*Data shown:*
::::::::::
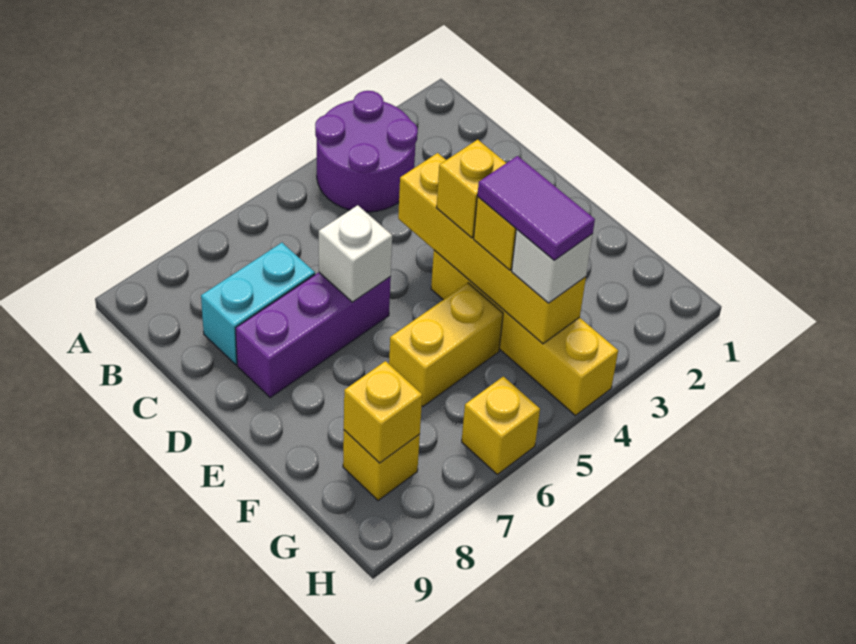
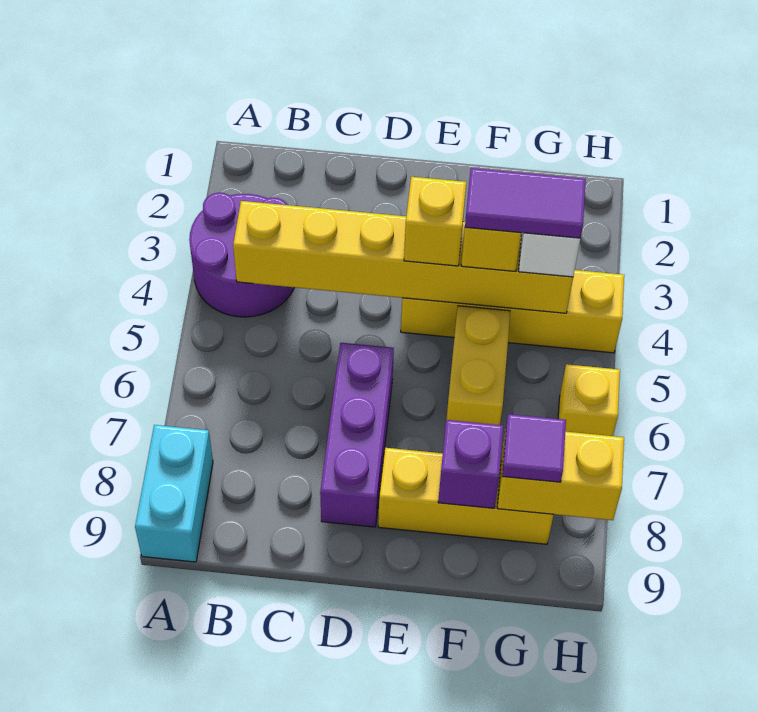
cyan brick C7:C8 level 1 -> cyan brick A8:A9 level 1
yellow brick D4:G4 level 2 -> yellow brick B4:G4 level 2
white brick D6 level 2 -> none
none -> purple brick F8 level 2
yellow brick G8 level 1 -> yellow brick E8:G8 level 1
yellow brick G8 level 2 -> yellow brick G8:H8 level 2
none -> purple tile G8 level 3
::::::::::
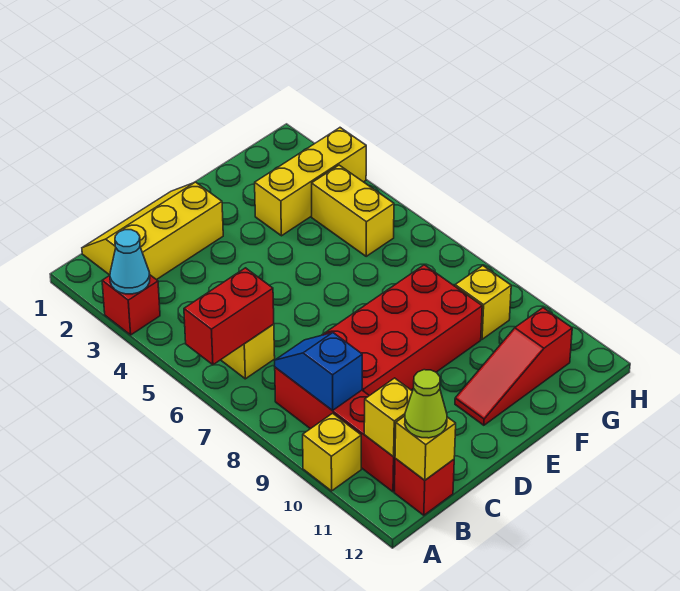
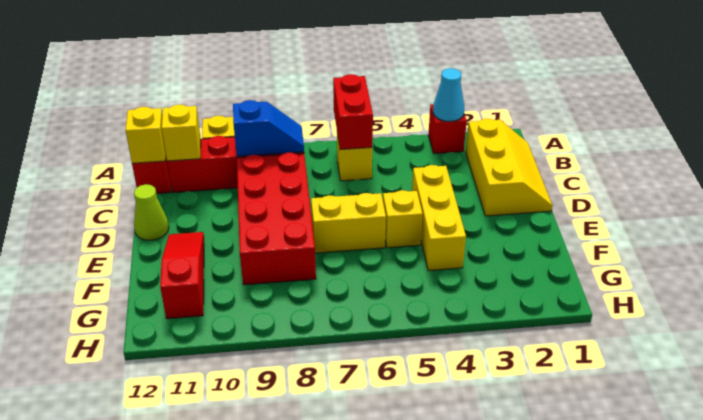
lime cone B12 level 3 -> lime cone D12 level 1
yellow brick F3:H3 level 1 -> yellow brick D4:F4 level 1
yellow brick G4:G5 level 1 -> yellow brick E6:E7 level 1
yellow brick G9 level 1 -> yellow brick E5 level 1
::::::::::
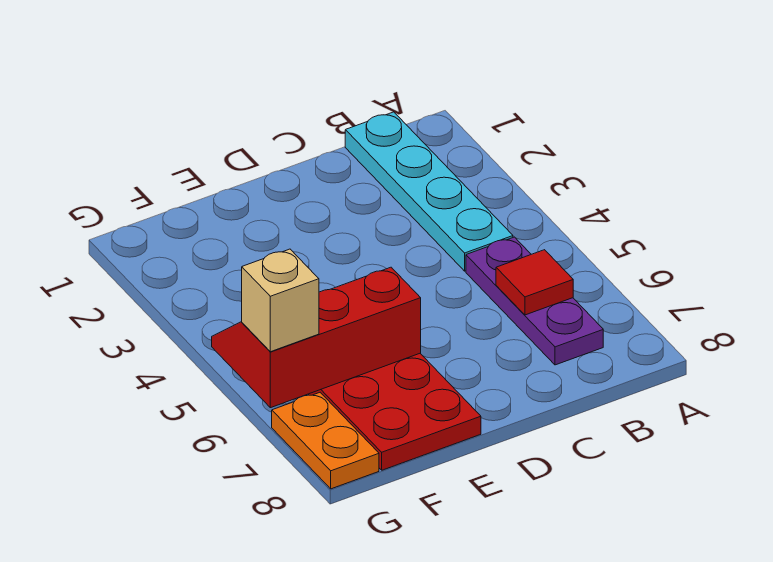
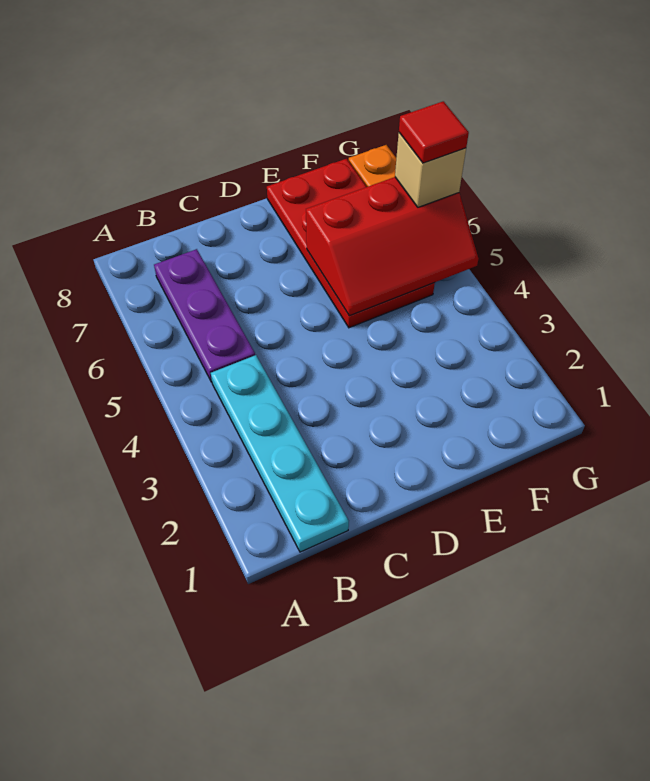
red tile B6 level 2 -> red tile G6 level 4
::::::::::
*Instructions for the task:* When you reach the line with "white brick D6 level 2 -> none" in the records above, start writing out lines exactly, and stop once the line with "none -> purple tile G8 level 3" has been written; include nothing else.

*Solution for this task:*
white brick D6 level 2 -> none
none -> purple brick F8 level 2
yellow brick G8 level 1 -> yellow brick E8:G8 level 1
yellow brick G8 level 2 -> yellow brick G8:H8 level 2
none -> purple tile G8 level 3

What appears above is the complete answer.